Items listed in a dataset

------------------------

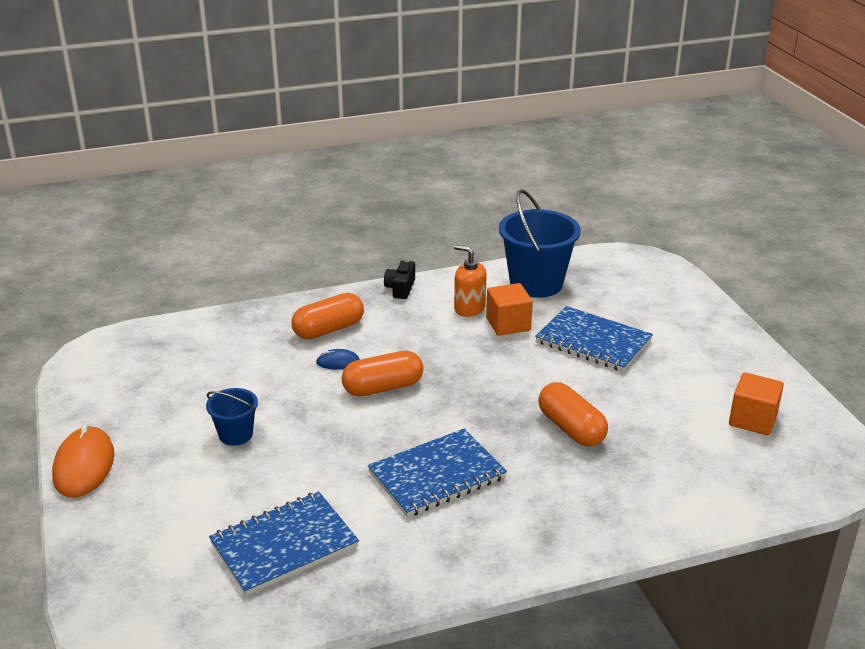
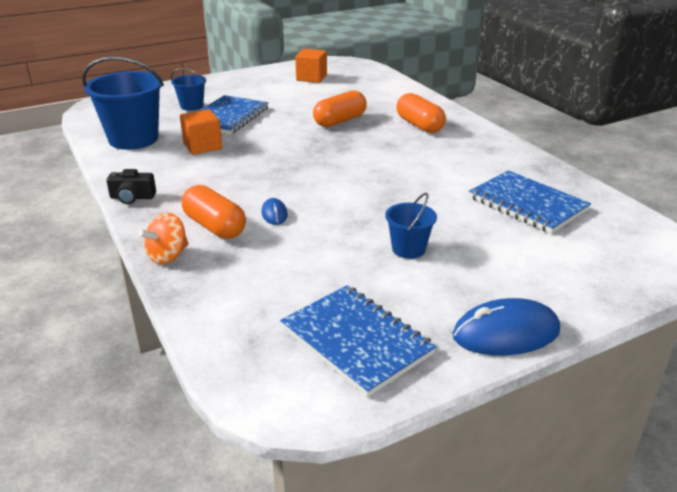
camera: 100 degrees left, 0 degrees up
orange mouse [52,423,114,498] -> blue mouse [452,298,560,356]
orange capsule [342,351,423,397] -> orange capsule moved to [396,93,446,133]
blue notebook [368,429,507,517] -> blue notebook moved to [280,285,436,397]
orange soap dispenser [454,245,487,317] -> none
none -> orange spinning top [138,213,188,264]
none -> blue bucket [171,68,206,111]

------------------------

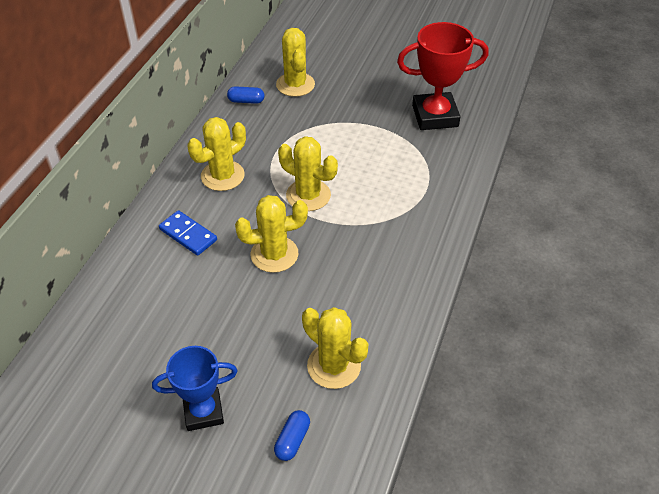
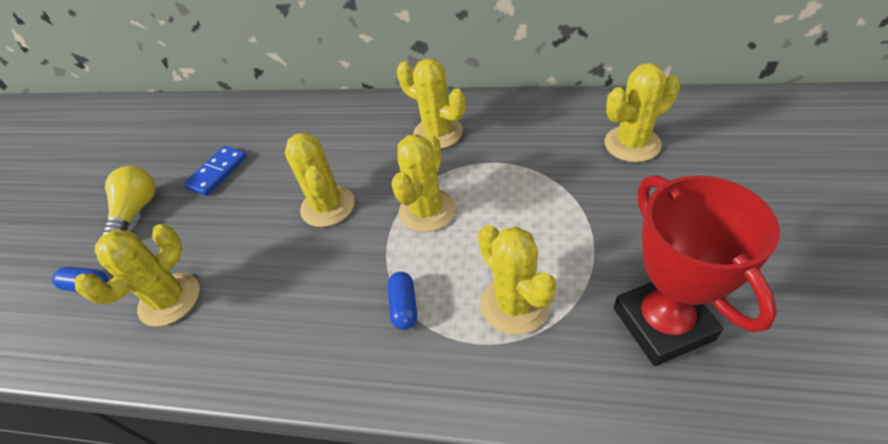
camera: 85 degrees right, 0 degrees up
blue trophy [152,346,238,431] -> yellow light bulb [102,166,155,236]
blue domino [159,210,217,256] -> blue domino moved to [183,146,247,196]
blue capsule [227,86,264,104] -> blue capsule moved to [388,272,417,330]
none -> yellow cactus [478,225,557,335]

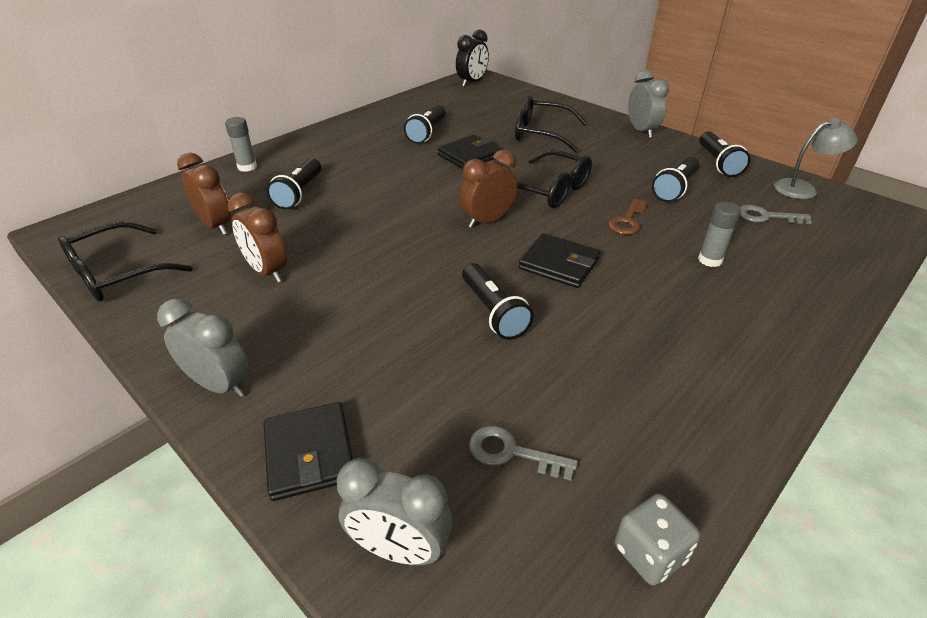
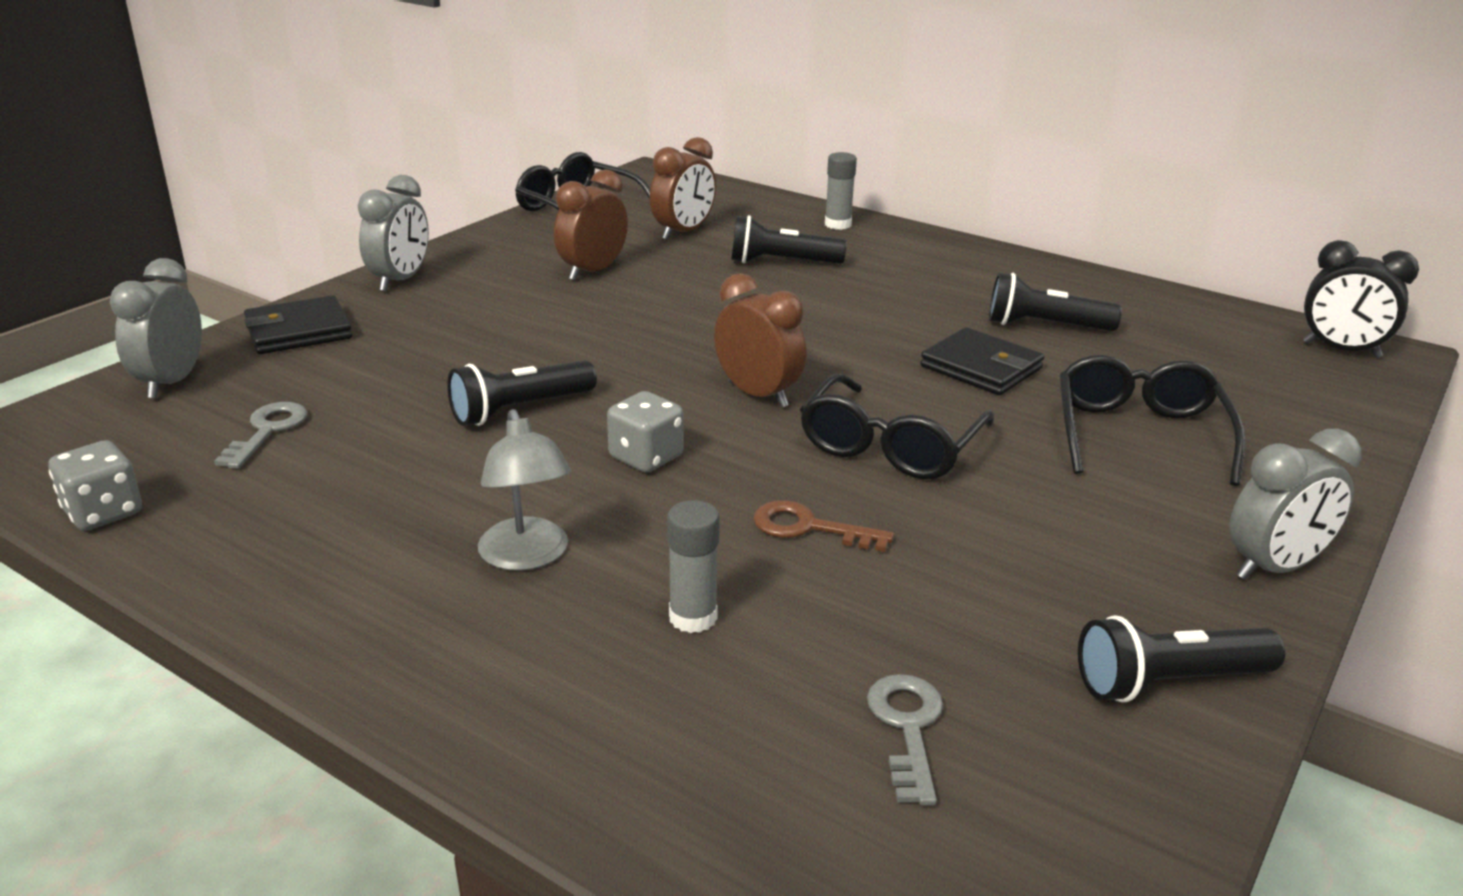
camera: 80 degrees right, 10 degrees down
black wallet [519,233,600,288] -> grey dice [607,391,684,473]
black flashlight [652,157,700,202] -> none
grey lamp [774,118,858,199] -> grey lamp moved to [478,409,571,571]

------------------------

Take the line above containing "camera: 100 degrees left, 0 degrees up", the line containing "none -> blue bucket [171,68,206,111]", and all lines in between, and copy them exactly without anything else.

camera: 100 degrees left, 0 degrees up
orange mouse [52,423,114,498] -> blue mouse [452,298,560,356]
orange capsule [342,351,423,397] -> orange capsule moved to [396,93,446,133]
blue notebook [368,429,507,517] -> blue notebook moved to [280,285,436,397]
orange soap dispenser [454,245,487,317] -> none
none -> orange spinning top [138,213,188,264]
none -> blue bucket [171,68,206,111]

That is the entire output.